ЦЕЛЬ УПРАЖНЕНИЯ — Перепишите строки начиная со строки с «grills [126, 809]» и до последней строки включительно, заменив «mitts» на «gloves». Всё остальное оставьте без изменений.

ИЗВЛЕЧЁННЫЙ МАТЕРИАЛ —
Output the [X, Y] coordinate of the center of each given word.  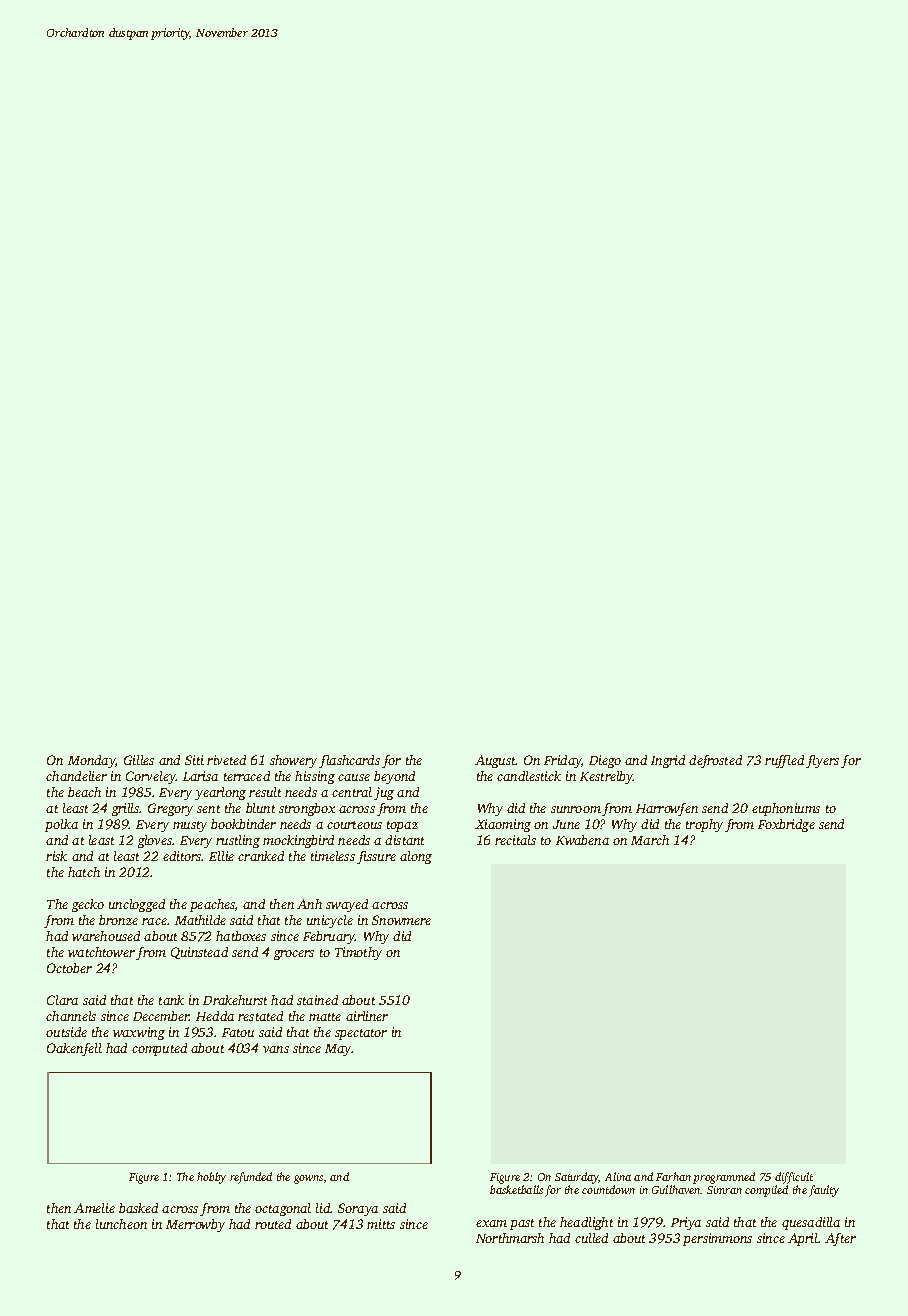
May [338, 1050]
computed [159, 1049]
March [650, 840]
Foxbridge [786, 825]
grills [126, 809]
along [416, 857]
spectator [361, 1034]
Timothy [358, 953]
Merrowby [195, 1225]
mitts [381, 1224]
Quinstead [199, 953]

ОТВЕТ К ЗАДАНИЮ —
grills [126, 809]
along [416, 857]
spectator [361, 1034]
Timothy [358, 953]
Merrowby [195, 1225]
gloves [381, 1224]
Quinstead [199, 953]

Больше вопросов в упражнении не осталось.